THE DATA |
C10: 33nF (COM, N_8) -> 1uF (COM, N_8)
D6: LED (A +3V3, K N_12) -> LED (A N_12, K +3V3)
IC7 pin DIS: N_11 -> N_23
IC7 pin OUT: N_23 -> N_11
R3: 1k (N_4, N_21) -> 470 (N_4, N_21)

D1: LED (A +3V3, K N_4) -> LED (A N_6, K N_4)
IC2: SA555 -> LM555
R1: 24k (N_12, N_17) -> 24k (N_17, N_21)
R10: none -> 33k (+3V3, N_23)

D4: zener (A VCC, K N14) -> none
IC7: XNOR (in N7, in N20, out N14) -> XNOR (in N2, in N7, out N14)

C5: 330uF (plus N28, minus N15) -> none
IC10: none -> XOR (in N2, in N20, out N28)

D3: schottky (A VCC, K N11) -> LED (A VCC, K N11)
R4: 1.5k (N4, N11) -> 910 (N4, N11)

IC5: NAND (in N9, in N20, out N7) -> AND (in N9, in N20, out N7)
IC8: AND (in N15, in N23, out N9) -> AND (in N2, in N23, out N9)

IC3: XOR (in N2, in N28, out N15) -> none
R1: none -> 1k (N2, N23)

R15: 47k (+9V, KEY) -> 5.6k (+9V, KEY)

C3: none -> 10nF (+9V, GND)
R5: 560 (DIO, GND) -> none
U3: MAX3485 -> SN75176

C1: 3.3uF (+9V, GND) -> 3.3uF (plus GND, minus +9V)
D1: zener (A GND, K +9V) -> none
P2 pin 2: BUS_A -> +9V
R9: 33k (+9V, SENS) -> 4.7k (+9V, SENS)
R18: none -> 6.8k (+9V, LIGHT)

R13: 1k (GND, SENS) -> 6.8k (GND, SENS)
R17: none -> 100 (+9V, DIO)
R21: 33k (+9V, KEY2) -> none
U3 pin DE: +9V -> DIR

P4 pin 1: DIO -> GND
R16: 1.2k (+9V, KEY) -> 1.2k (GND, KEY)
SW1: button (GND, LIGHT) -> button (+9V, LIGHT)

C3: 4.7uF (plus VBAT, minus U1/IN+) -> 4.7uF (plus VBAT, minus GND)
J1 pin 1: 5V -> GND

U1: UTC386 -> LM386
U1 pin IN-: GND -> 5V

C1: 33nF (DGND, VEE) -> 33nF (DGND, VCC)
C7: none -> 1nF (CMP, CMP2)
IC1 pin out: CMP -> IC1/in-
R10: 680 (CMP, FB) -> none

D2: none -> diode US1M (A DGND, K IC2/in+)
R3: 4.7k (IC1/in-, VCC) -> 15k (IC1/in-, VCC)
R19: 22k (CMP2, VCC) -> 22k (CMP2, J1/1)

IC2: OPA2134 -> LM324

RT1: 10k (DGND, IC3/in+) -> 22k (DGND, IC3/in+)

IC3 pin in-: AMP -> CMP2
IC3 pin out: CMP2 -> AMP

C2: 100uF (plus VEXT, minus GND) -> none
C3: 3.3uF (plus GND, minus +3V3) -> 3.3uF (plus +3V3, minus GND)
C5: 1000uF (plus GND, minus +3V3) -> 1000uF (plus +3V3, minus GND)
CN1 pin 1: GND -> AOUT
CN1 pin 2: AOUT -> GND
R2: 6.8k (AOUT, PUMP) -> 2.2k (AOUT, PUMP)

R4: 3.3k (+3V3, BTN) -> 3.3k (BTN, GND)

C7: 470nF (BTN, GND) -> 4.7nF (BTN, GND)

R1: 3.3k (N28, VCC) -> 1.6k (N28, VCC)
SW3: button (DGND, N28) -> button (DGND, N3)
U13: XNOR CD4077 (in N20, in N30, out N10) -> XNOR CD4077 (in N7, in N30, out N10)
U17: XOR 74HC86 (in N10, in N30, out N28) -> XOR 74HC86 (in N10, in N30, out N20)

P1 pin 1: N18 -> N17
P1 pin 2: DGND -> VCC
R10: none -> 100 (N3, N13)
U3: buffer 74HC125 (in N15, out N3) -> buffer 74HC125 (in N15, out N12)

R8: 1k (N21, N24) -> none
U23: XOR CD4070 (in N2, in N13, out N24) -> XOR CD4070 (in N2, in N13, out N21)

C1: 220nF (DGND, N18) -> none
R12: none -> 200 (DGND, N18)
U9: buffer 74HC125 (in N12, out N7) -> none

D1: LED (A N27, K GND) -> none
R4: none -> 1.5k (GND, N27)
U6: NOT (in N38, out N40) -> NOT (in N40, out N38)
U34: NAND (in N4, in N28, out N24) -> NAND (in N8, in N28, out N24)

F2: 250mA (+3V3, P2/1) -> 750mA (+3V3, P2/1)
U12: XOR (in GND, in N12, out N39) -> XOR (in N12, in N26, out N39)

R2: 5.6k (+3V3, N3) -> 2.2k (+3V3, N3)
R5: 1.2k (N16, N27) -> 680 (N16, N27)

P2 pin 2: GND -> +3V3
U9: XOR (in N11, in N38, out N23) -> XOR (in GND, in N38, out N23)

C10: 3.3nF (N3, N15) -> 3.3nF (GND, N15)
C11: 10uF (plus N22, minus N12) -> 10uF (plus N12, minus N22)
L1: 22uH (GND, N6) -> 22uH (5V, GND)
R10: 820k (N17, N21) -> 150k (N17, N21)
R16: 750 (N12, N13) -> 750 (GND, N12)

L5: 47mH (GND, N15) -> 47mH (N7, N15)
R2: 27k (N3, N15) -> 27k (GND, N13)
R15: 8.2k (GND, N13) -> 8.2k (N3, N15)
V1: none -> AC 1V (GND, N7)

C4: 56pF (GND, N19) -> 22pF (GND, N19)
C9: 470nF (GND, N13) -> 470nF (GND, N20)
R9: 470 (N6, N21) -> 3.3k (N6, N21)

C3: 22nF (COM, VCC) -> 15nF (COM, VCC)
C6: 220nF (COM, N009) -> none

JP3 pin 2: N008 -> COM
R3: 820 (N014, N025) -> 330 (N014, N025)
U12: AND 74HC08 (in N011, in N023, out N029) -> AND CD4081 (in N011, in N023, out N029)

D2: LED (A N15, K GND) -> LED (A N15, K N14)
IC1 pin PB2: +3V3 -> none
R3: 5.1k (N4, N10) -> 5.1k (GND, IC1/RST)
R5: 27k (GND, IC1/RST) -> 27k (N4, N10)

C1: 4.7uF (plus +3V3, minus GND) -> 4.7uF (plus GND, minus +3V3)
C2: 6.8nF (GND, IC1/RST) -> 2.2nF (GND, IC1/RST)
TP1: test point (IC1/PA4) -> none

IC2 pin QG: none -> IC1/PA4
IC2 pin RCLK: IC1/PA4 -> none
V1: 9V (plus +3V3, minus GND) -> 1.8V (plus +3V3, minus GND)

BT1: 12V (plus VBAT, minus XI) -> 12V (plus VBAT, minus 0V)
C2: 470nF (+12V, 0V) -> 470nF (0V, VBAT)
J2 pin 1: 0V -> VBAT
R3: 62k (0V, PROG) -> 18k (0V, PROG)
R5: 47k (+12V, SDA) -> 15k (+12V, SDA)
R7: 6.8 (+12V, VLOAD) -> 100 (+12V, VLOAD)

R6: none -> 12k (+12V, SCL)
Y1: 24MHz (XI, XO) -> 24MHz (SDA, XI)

REQUIREMENT | Please state how many lines in the preceding material contain the word "AOUT", with no other output.

TASK SOLUTION | 3